-- Records for this task follows --

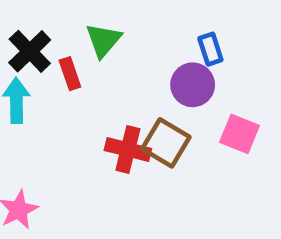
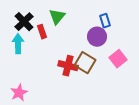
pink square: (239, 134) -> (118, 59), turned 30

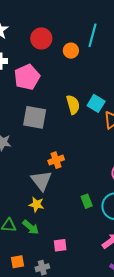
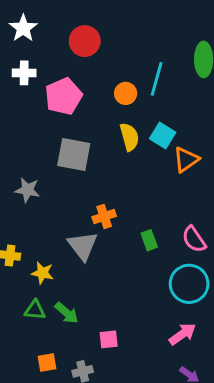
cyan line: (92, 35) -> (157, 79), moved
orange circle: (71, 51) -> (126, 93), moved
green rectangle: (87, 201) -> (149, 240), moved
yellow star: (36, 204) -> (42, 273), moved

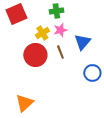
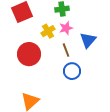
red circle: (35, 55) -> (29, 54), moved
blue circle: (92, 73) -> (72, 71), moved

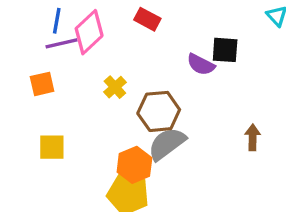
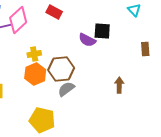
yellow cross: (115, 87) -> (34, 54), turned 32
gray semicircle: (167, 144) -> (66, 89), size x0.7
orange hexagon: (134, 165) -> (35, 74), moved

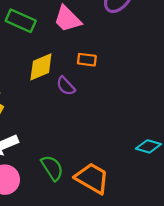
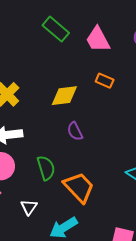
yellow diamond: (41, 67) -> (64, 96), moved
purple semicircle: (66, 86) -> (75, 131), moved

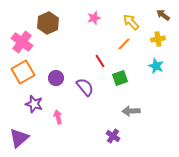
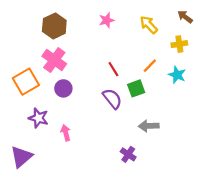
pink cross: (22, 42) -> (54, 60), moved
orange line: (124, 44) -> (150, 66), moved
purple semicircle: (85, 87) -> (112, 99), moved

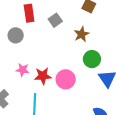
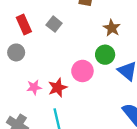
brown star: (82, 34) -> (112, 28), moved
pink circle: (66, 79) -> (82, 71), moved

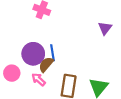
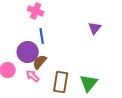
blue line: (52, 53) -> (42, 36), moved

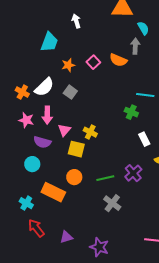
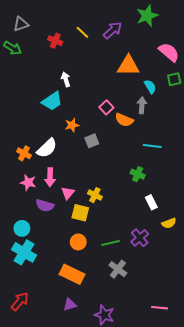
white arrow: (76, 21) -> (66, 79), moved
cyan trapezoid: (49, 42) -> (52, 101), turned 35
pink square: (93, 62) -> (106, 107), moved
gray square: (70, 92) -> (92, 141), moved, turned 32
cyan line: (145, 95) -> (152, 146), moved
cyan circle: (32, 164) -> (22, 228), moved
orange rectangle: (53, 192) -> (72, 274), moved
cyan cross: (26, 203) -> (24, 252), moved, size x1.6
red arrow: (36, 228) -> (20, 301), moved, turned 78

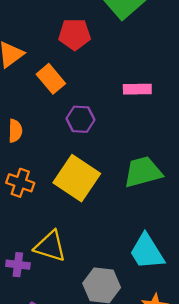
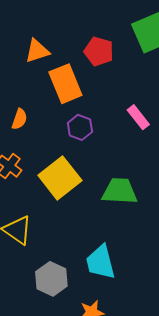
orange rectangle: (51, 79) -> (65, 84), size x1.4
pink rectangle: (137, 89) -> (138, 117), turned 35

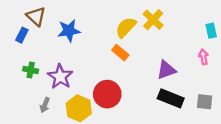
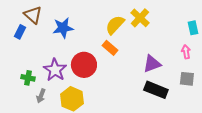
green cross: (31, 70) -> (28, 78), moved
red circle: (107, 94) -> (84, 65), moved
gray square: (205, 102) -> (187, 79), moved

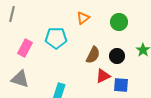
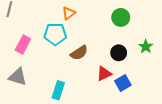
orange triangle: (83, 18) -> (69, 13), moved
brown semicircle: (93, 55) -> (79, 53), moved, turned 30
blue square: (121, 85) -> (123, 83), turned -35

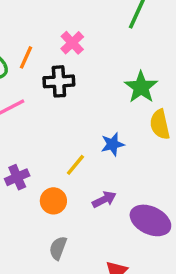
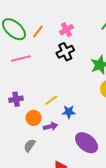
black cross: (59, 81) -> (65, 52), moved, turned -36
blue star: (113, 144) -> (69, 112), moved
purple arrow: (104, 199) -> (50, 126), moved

-- Records for this task concluded --

Work request
Write out exactly the stretch of lines that begins with the line containing "gray square: (205, 102) -> (187, 79), moved" and ends with the last line of the records above, leaving out the pictures.

Output for this exercise
gray square: (205, 102) -> (187, 79), moved

orange triangle: (83, 18) -> (69, 13), moved
brown semicircle: (93, 55) -> (79, 53), moved, turned 30
blue square: (121, 85) -> (123, 83), turned -35

black cross: (59, 81) -> (65, 52), moved, turned -36
blue star: (113, 144) -> (69, 112), moved
purple arrow: (104, 199) -> (50, 126), moved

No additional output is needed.